____ Data shown
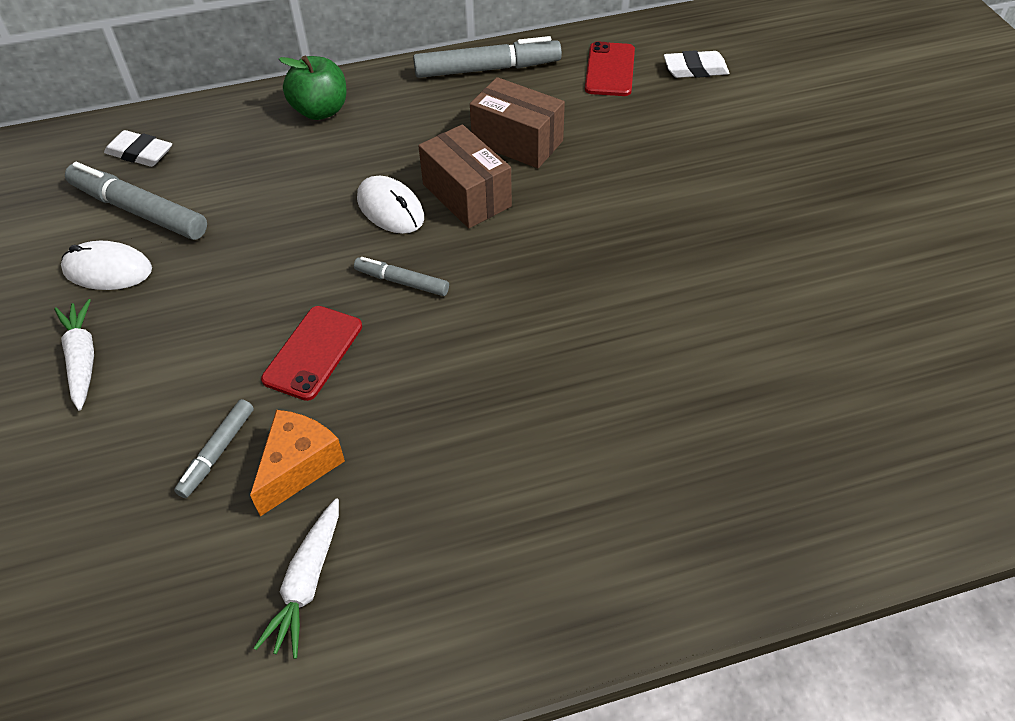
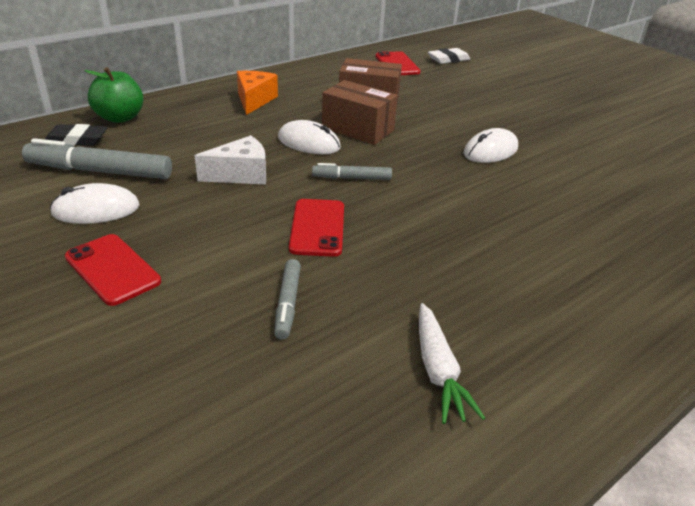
camera: 25 degrees left, 15 degrees down
(82, 359) = (112, 269): white carrot -> red phone
(140, 153) = (76, 140): white eraser -> black eraser
(281, 248) = (241, 174): none -> white cheese
(299, 466) = (365, 297): orange cheese -> orange cheese (254, 100)
(320, 111) = (212, 102): green apple -> green apple (120, 118)
(487, 69) = (317, 71): grey marker -> none
(613, 271) = (490, 151): none -> white mouse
________
§ About this task: Retype all entries exactly, without the images.

§ Response below:
camera: 25 degrees left, 15 degrees down
(82, 359) = (112, 269): white carrot -> red phone
(140, 153) = (76, 140): white eraser -> black eraser
(281, 248) = (241, 174): none -> white cheese
(299, 466) = (365, 297): orange cheese -> orange cheese (254, 100)
(320, 111) = (212, 102): green apple -> green apple (120, 118)
(487, 69) = (317, 71): grey marker -> none
(613, 271) = (490, 151): none -> white mouse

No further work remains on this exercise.